WORK TASK: Read the records and gather each line that includes "domino".
[INFORMATION PROVIDED — start]
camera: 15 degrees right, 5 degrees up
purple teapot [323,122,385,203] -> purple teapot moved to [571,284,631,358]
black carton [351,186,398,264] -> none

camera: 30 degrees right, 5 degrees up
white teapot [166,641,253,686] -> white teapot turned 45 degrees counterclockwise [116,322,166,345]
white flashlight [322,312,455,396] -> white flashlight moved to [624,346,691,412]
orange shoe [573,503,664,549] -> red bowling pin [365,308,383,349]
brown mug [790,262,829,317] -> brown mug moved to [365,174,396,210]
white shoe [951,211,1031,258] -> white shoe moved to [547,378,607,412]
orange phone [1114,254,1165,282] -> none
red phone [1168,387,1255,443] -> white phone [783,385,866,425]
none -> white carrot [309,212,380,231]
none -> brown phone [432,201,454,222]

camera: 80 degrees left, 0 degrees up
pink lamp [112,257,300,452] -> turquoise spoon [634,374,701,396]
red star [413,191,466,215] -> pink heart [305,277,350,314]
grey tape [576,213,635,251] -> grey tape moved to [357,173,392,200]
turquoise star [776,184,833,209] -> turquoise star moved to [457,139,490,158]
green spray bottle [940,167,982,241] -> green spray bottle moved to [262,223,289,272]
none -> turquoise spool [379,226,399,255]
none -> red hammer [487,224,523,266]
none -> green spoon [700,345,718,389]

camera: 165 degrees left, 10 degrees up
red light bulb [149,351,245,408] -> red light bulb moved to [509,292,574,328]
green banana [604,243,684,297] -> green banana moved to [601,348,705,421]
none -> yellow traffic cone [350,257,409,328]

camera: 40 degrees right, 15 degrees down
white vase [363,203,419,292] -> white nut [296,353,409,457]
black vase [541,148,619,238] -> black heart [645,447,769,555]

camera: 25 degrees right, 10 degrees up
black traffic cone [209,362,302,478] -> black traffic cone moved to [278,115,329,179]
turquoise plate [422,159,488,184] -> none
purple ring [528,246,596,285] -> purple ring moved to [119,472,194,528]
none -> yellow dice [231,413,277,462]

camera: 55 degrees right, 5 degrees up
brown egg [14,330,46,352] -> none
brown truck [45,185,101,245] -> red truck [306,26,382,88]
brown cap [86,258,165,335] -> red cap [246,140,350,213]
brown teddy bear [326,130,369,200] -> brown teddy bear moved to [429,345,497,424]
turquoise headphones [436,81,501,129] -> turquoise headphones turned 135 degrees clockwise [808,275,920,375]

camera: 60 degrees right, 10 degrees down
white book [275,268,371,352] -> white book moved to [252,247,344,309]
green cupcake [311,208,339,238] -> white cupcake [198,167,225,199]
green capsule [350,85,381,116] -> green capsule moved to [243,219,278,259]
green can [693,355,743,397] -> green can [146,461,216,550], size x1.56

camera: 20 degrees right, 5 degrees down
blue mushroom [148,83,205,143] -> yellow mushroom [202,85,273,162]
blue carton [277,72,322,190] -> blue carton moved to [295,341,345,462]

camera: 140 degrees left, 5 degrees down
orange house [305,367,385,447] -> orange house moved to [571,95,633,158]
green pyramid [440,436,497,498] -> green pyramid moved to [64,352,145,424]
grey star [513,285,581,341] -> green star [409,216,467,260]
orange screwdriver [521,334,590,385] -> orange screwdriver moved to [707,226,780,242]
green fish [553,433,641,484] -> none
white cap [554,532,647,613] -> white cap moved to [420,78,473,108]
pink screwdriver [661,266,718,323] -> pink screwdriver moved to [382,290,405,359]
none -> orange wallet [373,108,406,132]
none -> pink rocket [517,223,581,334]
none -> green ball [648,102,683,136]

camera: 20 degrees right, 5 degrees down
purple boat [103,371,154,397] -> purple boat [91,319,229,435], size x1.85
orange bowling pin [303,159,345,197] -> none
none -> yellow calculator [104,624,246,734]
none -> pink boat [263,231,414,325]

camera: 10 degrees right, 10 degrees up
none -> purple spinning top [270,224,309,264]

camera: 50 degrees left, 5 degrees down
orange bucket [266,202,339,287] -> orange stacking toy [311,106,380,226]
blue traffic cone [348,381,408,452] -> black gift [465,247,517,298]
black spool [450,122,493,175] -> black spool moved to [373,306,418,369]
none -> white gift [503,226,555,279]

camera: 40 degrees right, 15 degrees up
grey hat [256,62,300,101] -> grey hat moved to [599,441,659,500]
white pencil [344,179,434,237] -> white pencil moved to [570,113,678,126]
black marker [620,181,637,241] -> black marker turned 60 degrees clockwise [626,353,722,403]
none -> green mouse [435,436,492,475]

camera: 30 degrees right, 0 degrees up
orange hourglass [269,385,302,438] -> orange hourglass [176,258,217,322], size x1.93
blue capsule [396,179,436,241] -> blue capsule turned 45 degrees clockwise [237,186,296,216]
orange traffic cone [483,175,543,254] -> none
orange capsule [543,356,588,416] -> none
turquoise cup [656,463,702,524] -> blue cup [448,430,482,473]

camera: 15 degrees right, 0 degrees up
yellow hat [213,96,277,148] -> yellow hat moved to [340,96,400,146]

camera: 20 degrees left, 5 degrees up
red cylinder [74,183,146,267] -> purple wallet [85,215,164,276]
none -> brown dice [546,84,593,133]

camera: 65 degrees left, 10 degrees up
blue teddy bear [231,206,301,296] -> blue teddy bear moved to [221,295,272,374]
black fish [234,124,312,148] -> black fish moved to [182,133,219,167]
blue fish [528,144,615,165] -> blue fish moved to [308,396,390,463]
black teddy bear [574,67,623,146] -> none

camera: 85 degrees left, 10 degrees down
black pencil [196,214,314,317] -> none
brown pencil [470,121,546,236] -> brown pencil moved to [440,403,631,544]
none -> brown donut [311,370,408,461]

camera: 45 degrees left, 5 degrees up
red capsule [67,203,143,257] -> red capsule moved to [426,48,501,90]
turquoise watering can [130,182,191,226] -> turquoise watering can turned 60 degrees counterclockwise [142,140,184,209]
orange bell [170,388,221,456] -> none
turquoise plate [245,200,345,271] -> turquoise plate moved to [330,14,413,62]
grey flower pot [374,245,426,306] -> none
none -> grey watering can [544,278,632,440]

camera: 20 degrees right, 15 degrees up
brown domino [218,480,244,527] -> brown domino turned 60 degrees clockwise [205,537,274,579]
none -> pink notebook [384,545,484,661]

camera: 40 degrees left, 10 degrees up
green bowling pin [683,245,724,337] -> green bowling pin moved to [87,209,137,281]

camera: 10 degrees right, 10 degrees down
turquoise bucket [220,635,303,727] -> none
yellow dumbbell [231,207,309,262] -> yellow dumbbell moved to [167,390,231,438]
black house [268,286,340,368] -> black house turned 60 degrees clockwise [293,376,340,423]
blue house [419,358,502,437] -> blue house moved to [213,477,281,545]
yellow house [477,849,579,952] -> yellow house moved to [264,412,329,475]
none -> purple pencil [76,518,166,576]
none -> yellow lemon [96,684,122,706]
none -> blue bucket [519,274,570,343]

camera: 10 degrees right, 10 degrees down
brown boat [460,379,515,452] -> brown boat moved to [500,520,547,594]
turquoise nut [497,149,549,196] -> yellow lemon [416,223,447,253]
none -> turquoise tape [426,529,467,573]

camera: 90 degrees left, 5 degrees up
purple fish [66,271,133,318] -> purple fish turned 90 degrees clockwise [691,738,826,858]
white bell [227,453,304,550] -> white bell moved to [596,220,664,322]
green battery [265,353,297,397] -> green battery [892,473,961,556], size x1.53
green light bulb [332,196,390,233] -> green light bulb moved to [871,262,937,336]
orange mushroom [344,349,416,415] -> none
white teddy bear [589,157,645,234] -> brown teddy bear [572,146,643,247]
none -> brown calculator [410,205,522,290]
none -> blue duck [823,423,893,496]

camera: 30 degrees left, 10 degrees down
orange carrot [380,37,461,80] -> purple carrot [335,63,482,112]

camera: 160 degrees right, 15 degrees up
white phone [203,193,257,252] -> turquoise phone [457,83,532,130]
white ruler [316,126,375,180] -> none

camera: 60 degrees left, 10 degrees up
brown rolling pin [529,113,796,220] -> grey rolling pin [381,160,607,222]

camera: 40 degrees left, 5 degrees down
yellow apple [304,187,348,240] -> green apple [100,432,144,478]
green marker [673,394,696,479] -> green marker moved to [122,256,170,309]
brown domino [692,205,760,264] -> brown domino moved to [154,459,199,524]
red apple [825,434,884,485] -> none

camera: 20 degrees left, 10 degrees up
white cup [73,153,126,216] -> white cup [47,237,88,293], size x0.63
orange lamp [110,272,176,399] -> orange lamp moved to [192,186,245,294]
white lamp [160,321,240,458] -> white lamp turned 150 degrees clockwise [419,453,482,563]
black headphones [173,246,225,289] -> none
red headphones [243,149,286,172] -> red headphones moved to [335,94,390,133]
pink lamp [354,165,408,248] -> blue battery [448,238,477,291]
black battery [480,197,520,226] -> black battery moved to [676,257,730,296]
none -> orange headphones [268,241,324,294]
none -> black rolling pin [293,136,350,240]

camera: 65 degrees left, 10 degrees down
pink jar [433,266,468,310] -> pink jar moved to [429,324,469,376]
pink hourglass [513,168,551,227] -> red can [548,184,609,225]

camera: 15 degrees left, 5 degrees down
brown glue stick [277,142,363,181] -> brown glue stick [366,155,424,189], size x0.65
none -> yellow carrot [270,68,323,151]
[INFORMATION PROVIDED — finish]
SOLUTION TO THIS PROBLEM:
brown domino [218,480,244,527] -> brown domino turned 60 degrees clockwise [205,537,274,579]
brown domino [692,205,760,264] -> brown domino moved to [154,459,199,524]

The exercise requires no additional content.